INSTRUCTIONS TO FOLLOW – Print all the records below exactly as they stand, but leave out the pictures.

§

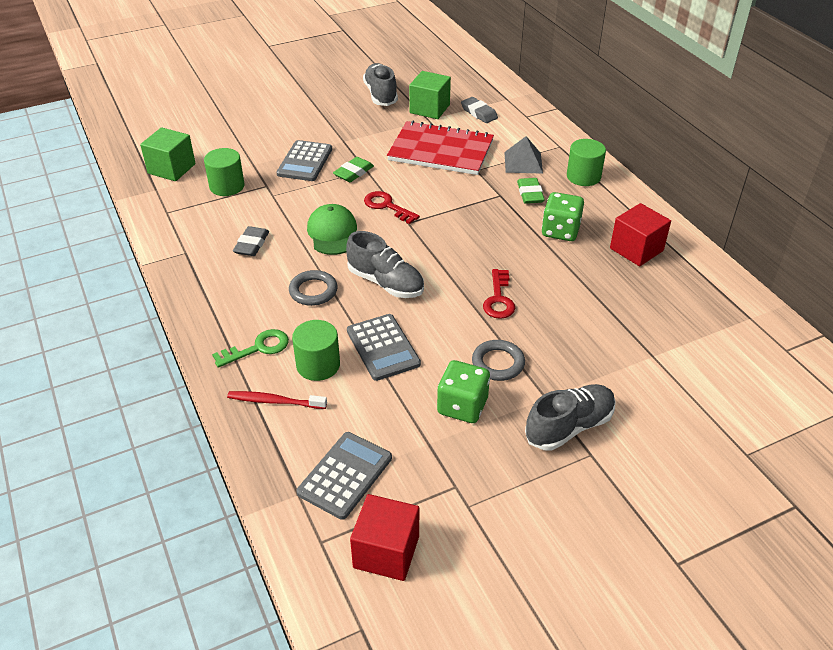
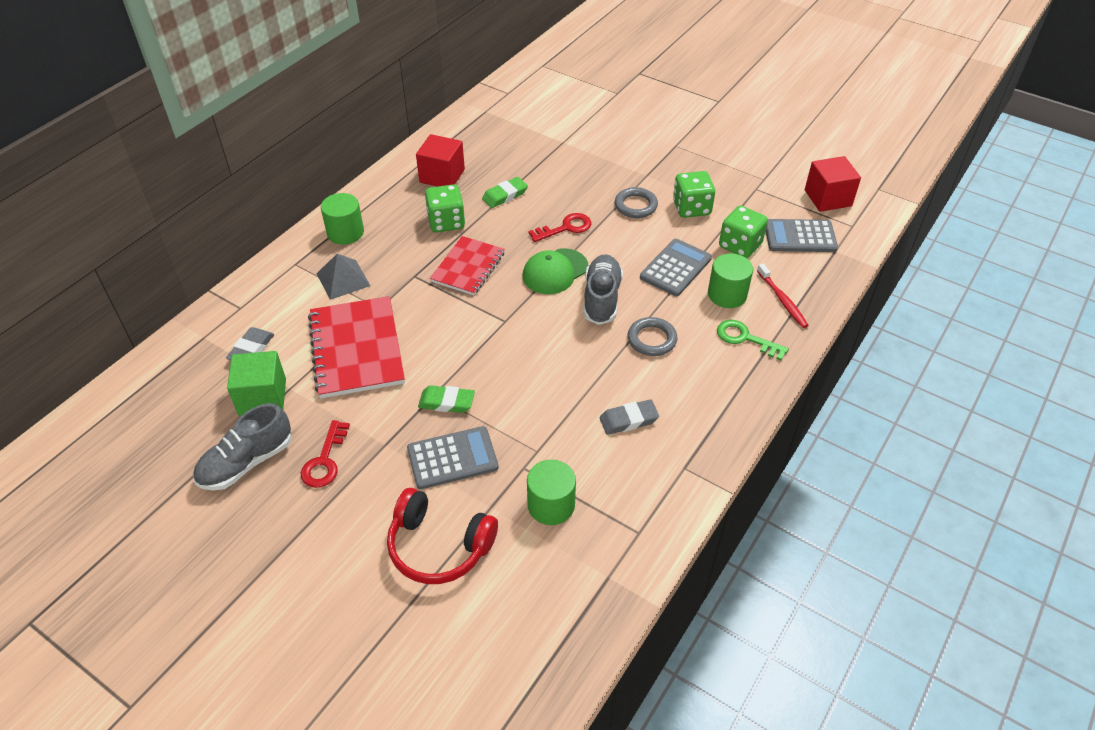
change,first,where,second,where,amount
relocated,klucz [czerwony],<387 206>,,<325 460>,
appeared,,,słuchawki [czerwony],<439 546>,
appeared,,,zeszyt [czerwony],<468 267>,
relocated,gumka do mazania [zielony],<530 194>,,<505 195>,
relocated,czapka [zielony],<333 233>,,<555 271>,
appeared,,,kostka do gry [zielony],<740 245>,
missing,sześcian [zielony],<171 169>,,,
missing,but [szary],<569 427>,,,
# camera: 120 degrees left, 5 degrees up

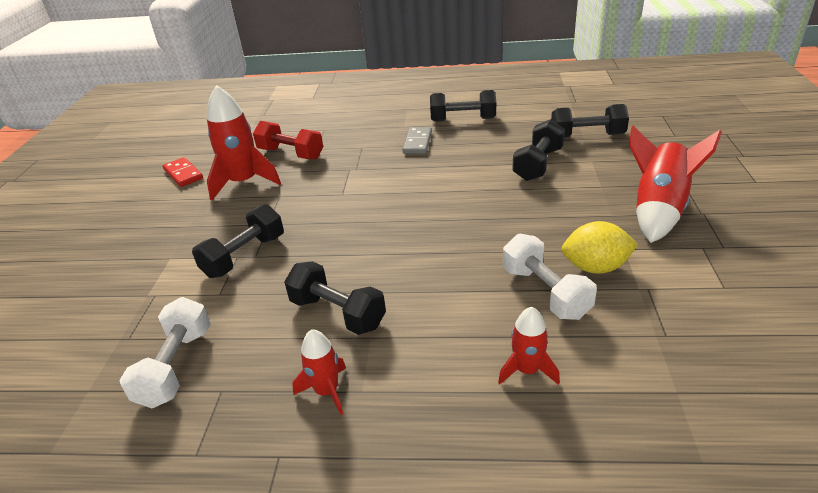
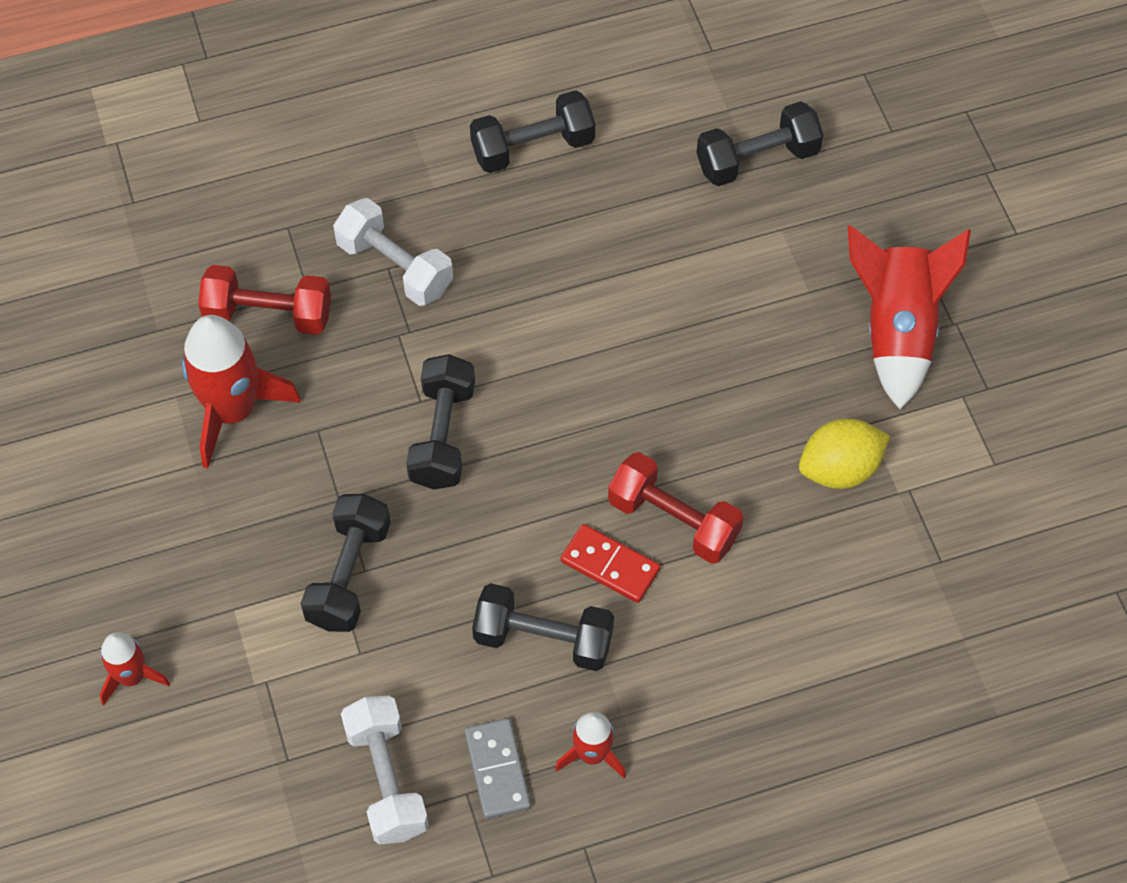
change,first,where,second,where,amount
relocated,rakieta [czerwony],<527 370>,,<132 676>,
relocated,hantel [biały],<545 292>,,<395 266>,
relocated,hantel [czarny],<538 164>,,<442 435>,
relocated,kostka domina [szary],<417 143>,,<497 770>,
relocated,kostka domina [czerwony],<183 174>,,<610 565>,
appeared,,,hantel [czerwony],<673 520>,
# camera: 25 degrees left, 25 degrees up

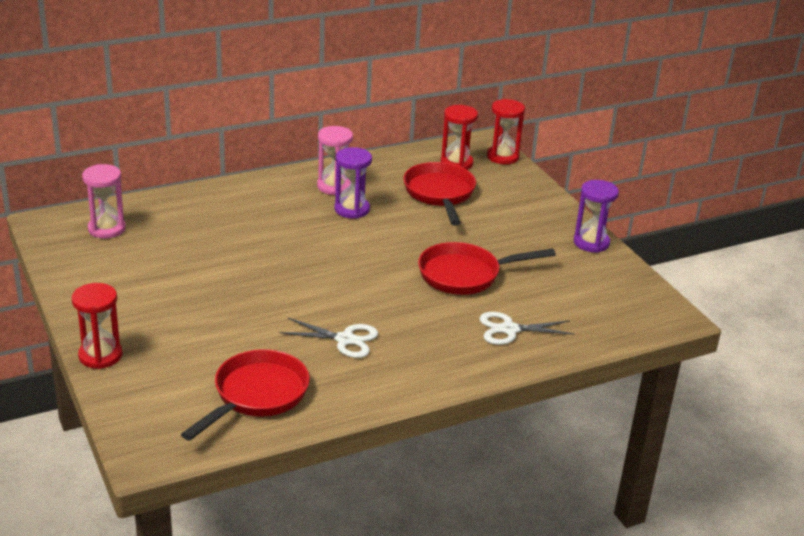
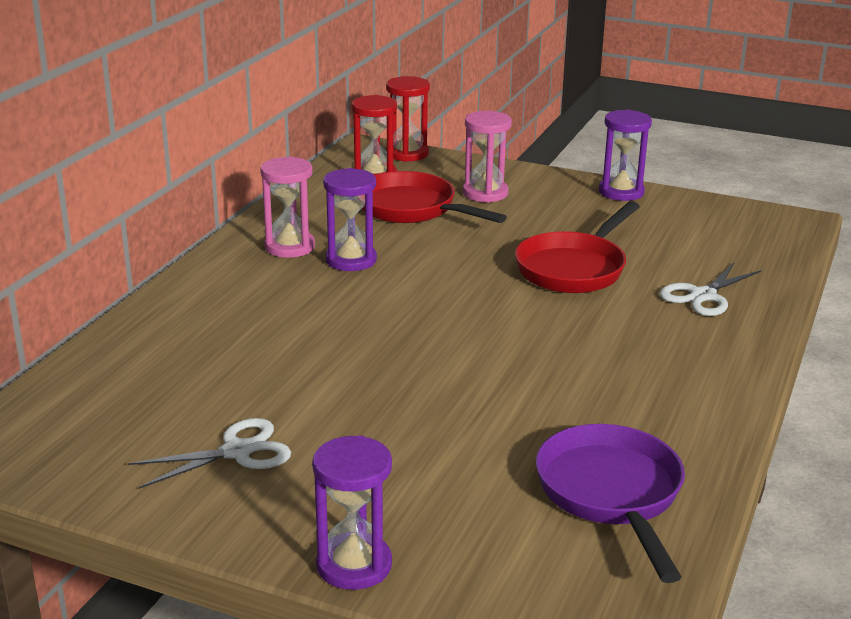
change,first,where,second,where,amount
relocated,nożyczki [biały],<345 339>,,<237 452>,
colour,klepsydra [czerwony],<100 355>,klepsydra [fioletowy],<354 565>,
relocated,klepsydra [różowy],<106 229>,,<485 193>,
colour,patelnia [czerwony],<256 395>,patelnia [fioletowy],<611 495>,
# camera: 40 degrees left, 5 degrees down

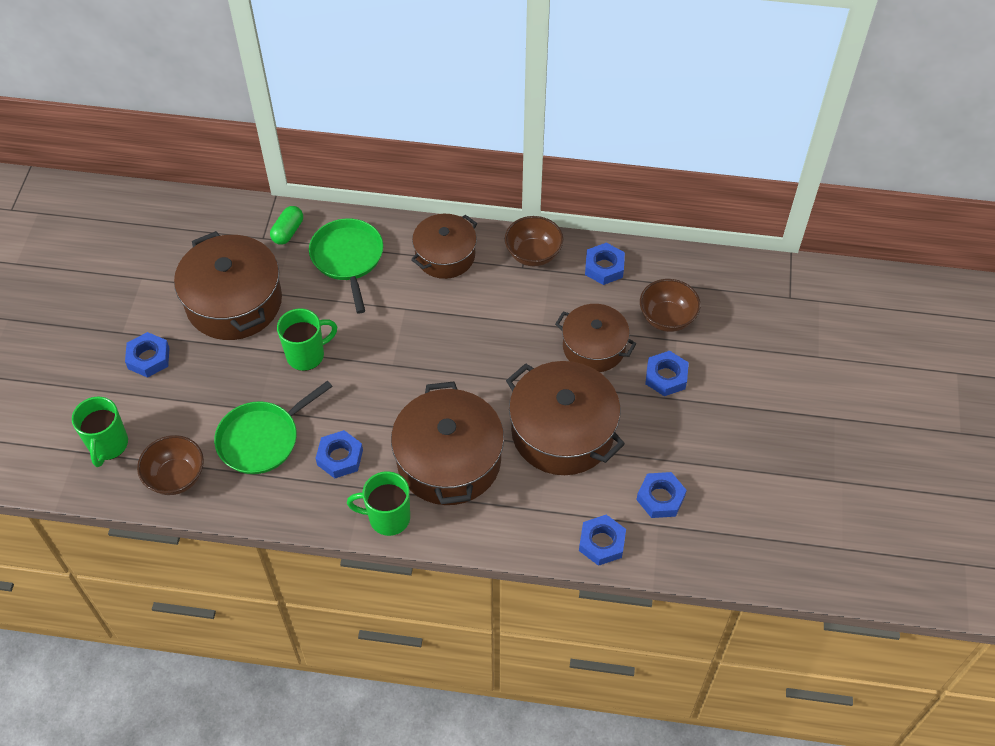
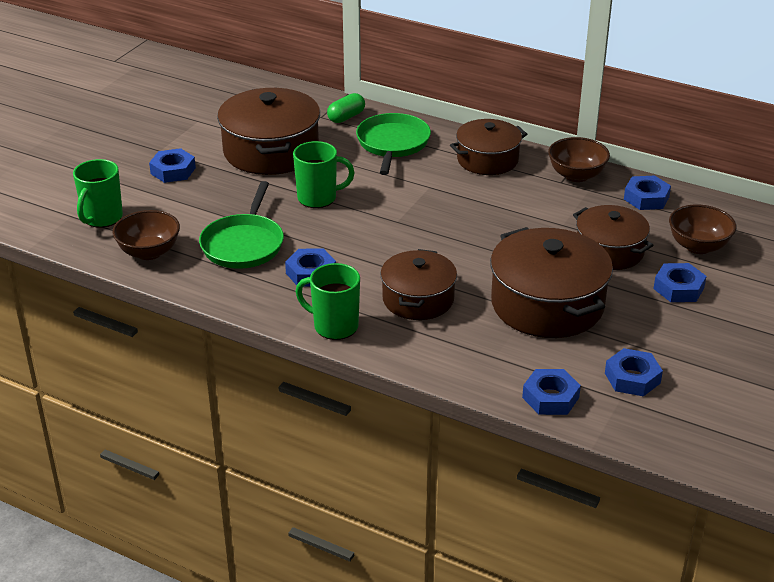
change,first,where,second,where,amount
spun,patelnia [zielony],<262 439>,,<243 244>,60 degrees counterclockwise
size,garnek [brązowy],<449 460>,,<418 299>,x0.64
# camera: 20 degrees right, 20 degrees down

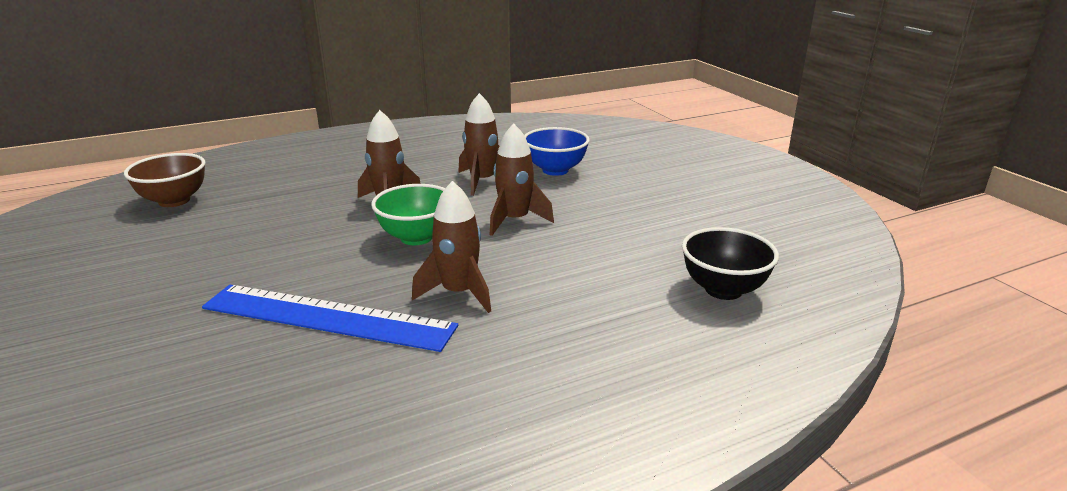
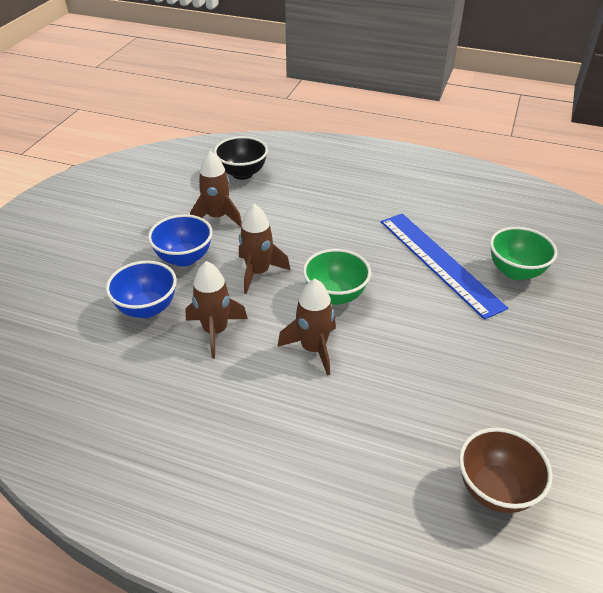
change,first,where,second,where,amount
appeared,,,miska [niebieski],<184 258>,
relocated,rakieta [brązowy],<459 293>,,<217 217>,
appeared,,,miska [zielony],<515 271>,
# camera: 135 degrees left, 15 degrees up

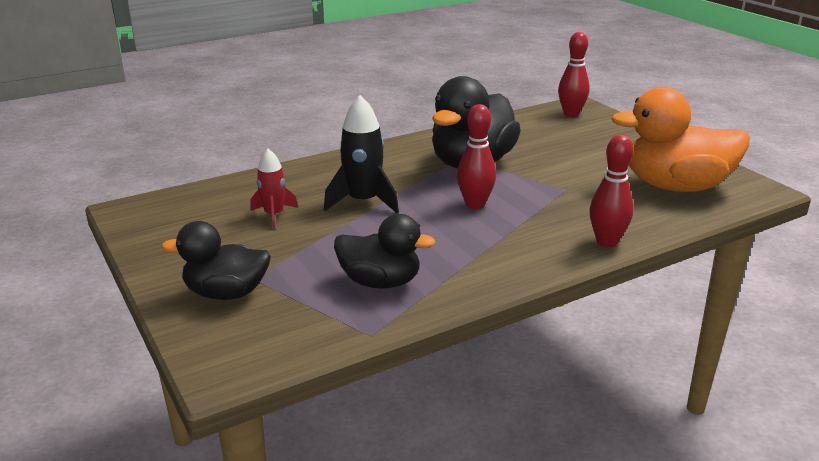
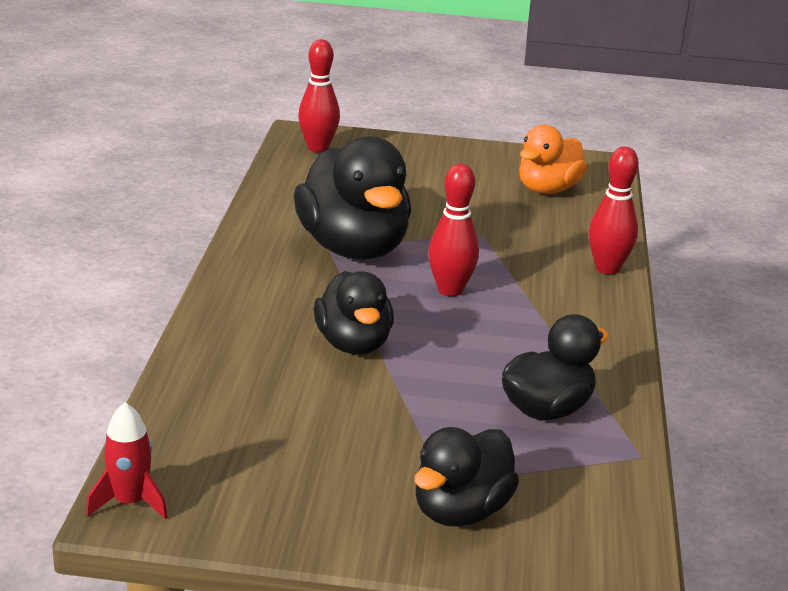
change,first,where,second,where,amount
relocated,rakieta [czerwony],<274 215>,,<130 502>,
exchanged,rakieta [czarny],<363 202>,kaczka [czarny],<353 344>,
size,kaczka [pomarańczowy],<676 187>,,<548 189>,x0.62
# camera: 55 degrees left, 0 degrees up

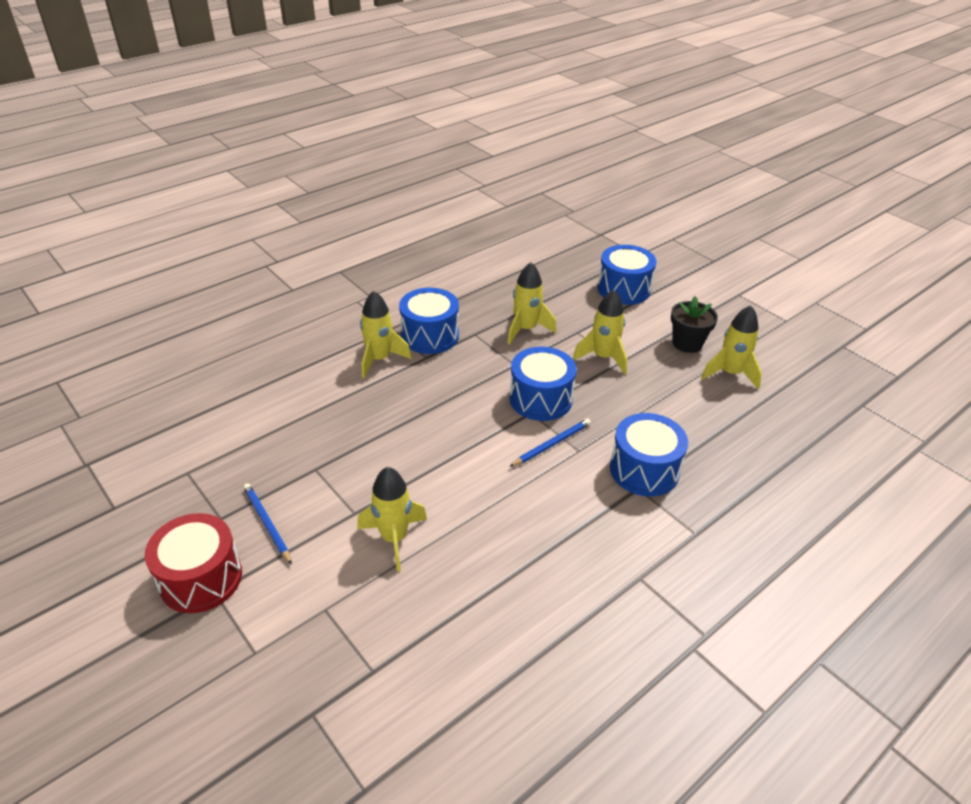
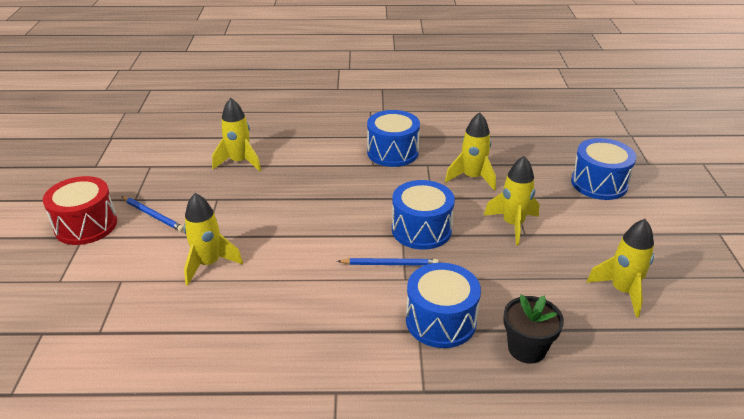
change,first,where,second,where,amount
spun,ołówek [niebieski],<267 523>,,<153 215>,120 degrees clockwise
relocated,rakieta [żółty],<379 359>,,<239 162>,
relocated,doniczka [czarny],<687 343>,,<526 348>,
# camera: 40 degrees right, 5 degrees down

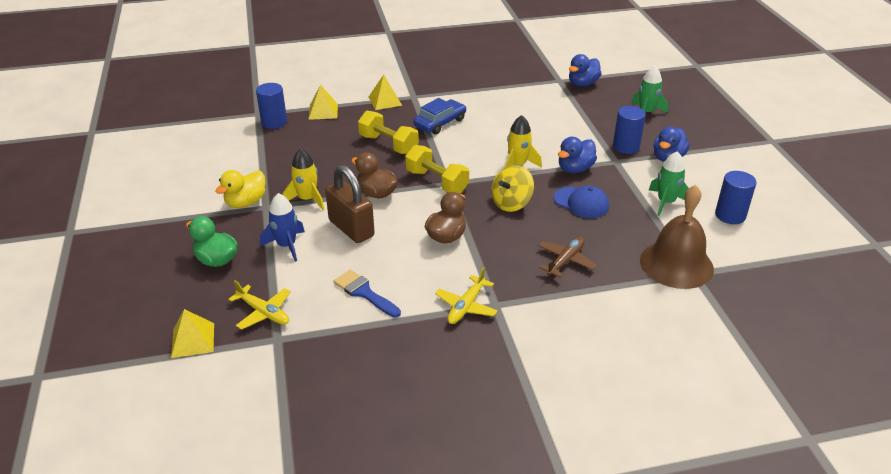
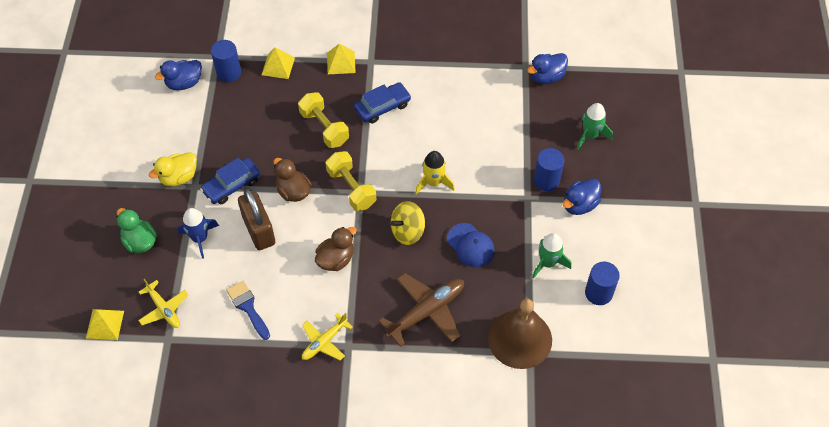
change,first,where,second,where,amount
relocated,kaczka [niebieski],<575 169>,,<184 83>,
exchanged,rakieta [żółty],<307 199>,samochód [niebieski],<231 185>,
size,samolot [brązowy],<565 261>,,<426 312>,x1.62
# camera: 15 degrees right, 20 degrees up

§

COMPLETED EXERCISE –
change,first,where,second,where,amount
relocated,klucz [czerwony],<387 206>,,<325 460>,
appeared,,,słuchawki [czerwony],<439 546>,
appeared,,,zeszyt [czerwony],<468 267>,
relocated,gumka do mazania [zielony],<530 194>,,<505 195>,
relocated,czapka [zielony],<333 233>,,<555 271>,
appeared,,,kostka do gry [zielony],<740 245>,
missing,sześcian [zielony],<171 169>,,,
missing,but [szary],<569 427>,,,
# camera: 120 degrees left, 5 degrees up

change,first,where,second,where,amount
relocated,rakieta [czerwony],<527 370>,,<132 676>,
relocated,hantel [biały],<545 292>,,<395 266>,
relocated,hantel [czarny],<538 164>,,<442 435>,
relocated,kostka domina [szary],<417 143>,,<497 770>,
relocated,kostka domina [czerwony],<183 174>,,<610 565>,
appeared,,,hantel [czerwony],<673 520>,
# camera: 25 degrees left, 25 degrees up

change,first,where,second,where,amount
relocated,nożyczki [biały],<345 339>,,<237 452>,
colour,klepsydra [czerwony],<100 355>,klepsydra [fioletowy],<354 565>,
relocated,klepsydra [różowy],<106 229>,,<485 193>,
colour,patelnia [czerwony],<256 395>,patelnia [fioletowy],<611 495>,
# camera: 40 degrees left, 5 degrees down

change,first,where,second,where,amount
spun,patelnia [zielony],<262 439>,,<243 244>,60 degrees counterclockwise
size,garnek [brązowy],<449 460>,,<418 299>,x0.64
# camera: 20 degrees right, 20 degrees down

change,first,where,second,where,amount
appeared,,,miska [niebieski],<184 258>,
relocated,rakieta [brązowy],<459 293>,,<217 217>,
appeared,,,miska [zielony],<515 271>,
# camera: 135 degrees left, 15 degrees up

change,first,where,second,where,amount
relocated,rakieta [czerwony],<274 215>,,<130 502>,
exchanged,rakieta [czarny],<363 202>,kaczka [czarny],<353 344>,
size,kaczka [pomarańczowy],<676 187>,,<548 189>,x0.62
# camera: 55 degrees left, 0 degrees up

change,first,where,second,where,amount
spun,ołówek [niebieski],<267 523>,,<153 215>,120 degrees clockwise
relocated,rakieta [żółty],<379 359>,,<239 162>,
relocated,doniczka [czarny],<687 343>,,<526 348>,
# camera: 40 degrees right, 5 degrees down

change,first,where,second,where,amount
relocated,kaczka [niebieski],<575 169>,,<184 83>,
exchanged,rakieta [żółty],<307 199>,samochód [niebieski],<231 185>,
size,samolot [brązowy],<565 261>,,<426 312>,x1.62
# camera: 15 degrees right, 20 degrees up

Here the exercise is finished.